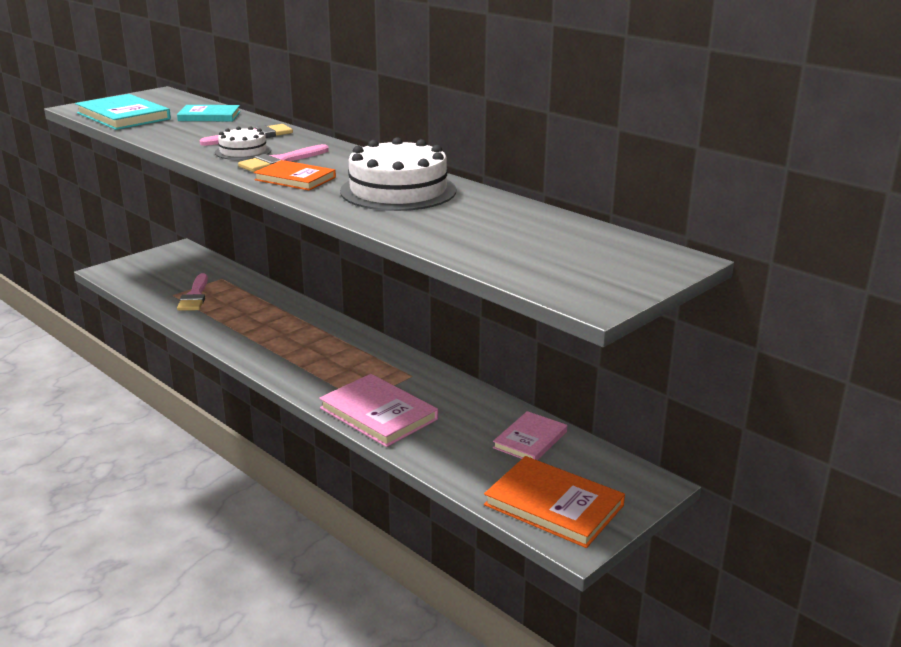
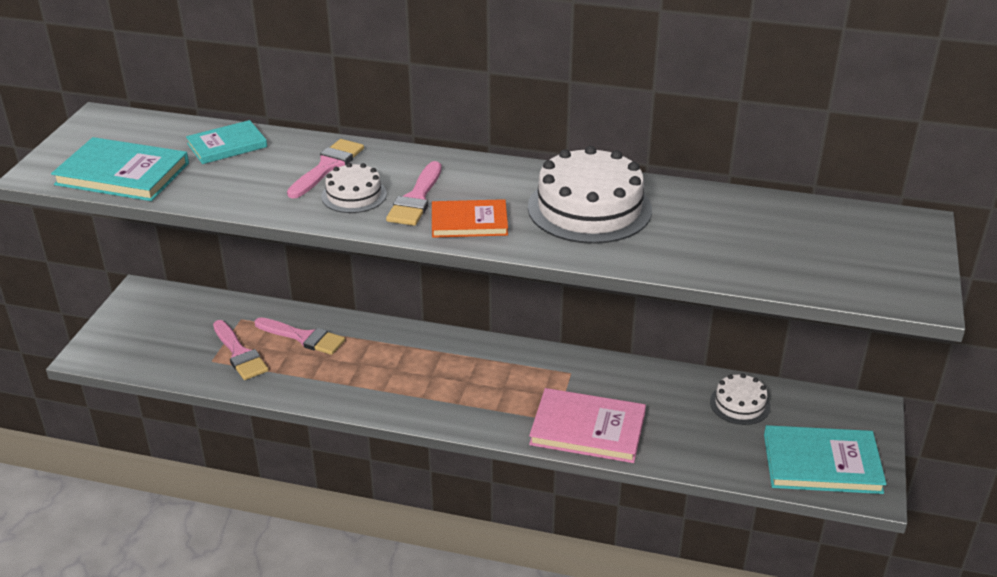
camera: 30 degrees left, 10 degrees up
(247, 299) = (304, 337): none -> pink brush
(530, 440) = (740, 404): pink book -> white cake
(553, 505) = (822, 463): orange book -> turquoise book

* **PROBLEM DESCRIPTION**
Each line above that contains the word "book" counts once; give the total and no other text.

* **RESPONSE TO THE TASK**
2